### WORK TASK
Where the material below has a line containing "(753, 255) = (436, 531): none -> black pot", start repeating exactly, and keep going through the line containing "(297, 203) = (319, 325): blue", with no other lines.

### THE DATA
^^^^^^^^

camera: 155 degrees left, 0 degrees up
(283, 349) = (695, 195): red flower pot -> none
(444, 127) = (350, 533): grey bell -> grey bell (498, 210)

^^^^^^^^

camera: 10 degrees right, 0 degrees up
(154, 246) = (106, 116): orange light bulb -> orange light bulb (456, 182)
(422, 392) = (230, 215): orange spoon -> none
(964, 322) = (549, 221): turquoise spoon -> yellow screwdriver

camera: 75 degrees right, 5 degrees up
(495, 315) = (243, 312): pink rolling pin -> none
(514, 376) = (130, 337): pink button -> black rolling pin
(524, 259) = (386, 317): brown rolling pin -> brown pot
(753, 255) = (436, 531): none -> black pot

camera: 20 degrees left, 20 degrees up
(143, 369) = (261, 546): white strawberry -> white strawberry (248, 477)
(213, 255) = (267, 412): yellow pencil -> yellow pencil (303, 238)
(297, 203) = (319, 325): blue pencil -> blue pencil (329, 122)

^^^^^^^^

### TASK RESULT
(753, 255) = (436, 531): none -> black pot

camera: 20 degrees left, 20 degrees up
(143, 369) = (261, 546): white strawberry -> white strawberry (248, 477)
(213, 255) = (267, 412): yellow pencil -> yellow pencil (303, 238)
(297, 203) = (319, 325): blue pencil -> blue pencil (329, 122)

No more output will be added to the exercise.